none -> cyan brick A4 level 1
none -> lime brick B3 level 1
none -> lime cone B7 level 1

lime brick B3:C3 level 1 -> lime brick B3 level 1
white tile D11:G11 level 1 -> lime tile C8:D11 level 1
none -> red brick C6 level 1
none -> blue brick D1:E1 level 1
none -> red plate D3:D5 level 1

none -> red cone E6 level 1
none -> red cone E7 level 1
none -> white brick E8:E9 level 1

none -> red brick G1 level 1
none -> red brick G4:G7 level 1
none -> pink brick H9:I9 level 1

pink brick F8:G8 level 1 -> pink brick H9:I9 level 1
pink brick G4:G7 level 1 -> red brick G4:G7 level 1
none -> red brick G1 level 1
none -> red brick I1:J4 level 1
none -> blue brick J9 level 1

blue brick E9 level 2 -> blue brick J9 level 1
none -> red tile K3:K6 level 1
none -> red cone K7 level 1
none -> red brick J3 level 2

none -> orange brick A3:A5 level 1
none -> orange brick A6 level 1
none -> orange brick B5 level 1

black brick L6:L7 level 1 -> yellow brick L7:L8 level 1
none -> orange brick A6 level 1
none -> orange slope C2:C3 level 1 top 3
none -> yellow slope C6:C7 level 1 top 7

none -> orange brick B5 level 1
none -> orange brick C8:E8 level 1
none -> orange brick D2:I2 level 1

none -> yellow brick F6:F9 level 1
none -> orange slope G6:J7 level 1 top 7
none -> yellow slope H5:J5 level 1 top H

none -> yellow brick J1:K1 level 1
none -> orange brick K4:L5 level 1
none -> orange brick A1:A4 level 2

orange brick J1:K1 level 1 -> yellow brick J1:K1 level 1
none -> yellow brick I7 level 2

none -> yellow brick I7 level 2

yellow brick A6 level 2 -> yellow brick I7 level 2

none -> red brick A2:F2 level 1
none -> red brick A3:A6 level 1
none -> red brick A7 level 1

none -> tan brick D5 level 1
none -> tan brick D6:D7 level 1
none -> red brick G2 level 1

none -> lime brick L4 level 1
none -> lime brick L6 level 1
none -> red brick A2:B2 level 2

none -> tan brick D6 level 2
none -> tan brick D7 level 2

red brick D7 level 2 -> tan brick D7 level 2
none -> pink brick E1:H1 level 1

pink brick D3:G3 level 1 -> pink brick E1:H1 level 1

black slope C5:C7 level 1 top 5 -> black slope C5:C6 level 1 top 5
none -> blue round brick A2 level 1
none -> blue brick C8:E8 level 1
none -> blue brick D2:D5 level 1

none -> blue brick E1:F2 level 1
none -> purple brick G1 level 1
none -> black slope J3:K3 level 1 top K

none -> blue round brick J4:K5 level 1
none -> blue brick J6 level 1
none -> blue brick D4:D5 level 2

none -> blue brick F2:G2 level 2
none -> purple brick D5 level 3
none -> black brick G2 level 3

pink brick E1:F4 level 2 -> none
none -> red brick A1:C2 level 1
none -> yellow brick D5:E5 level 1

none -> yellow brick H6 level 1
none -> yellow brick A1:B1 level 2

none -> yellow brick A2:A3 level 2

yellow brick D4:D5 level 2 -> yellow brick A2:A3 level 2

━━━━━━

• **What you need to do**:
Lines in the data that hold "cone" must be located and copied.

• **Answer to this exercise**:
none -> lime cone B7 level 1
none -> red cone E6 level 1
none -> red cone E7 level 1
none -> red cone K7 level 1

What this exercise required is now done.